>> Begin Data for this task
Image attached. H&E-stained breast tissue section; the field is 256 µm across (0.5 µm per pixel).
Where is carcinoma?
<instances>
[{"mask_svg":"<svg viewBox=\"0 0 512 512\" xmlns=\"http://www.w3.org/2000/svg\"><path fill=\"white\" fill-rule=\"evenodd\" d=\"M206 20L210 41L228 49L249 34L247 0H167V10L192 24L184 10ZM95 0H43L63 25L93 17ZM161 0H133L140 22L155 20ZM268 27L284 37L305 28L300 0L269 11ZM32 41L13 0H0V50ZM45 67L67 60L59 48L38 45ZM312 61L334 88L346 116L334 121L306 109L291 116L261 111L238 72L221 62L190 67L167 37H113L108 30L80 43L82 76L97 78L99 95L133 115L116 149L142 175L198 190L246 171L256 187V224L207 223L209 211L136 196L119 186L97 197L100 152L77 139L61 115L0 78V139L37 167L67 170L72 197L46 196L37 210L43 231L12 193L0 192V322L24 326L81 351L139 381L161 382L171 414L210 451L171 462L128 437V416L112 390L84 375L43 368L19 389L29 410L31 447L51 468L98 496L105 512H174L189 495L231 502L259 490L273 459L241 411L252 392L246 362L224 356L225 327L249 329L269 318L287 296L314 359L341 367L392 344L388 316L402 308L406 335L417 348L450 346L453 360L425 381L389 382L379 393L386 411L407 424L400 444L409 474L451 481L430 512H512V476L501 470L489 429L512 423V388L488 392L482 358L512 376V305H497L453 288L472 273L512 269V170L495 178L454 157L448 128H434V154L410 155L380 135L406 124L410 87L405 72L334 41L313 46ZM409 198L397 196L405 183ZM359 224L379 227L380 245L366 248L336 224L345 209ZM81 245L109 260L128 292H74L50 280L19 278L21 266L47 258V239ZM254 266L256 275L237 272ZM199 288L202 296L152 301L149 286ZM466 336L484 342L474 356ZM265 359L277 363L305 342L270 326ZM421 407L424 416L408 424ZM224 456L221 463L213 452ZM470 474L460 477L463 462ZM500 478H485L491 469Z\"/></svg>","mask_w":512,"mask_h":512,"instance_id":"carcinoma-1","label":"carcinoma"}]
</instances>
>> End Data for this task
What is expected:
Write an exact transcription of every entry above.

Solution:
Image attached. H&E-stained breast tissue section; the field is 256 µm across (0.5 µm per pixel).
Where is carcinoma?
<instances>
[{"mask_svg":"<svg viewBox=\"0 0 512 512\" xmlns=\"http://www.w3.org/2000/svg\"><path fill=\"white\" fill-rule=\"evenodd\" d=\"M206 20L210 41L228 49L249 34L247 0H167V10L192 24L184 10ZM95 0H43L63 25L93 17ZM161 0H133L140 22L155 20ZM268 27L284 37L305 28L300 0L269 11ZM32 41L13 0H0V50ZM45 67L67 60L59 48L38 45ZM312 61L334 88L346 116L334 121L306 109L291 116L261 111L238 72L221 62L190 67L167 37H113L108 30L80 43L82 76L97 78L99 95L133 115L116 149L142 175L198 190L246 171L256 187V224L207 223L209 211L136 196L119 186L97 197L100 152L77 139L61 115L0 78V139L37 167L67 170L72 197L46 196L37 210L43 231L12 193L0 192V322L24 326L81 351L139 381L161 382L171 414L210 451L171 462L128 437V416L112 390L84 375L43 368L19 389L29 410L31 447L51 468L98 496L105 512H174L189 495L231 502L259 490L273 459L241 411L252 392L246 362L224 356L225 327L249 329L269 318L287 296L314 359L341 367L392 344L388 316L402 308L406 335L417 348L450 346L453 360L425 381L389 382L379 393L386 411L407 424L400 444L409 474L451 481L430 512H512V476L501 470L489 429L512 423V388L488 392L482 358L512 376V305H497L453 288L472 273L512 269V170L495 178L454 157L448 128H434V154L410 155L380 135L406 124L410 87L405 72L334 41L313 46ZM409 198L397 196L405 183ZM359 224L379 227L380 245L366 248L336 224L345 209ZM81 245L109 260L128 292H74L50 280L19 278L21 266L47 258V239ZM254 266L256 275L237 272ZM199 288L202 296L152 301L149 286ZM466 336L484 342L474 356ZM265 359L277 363L305 342L270 326ZM421 407L424 416L408 424ZM224 456L221 463L213 452ZM470 474L460 477L463 462ZM500 478H485L491 469Z\"/></svg>","mask_w":512,"mask_h":512,"instance_id":"carcinoma-1","label":"carcinoma"}]
</instances>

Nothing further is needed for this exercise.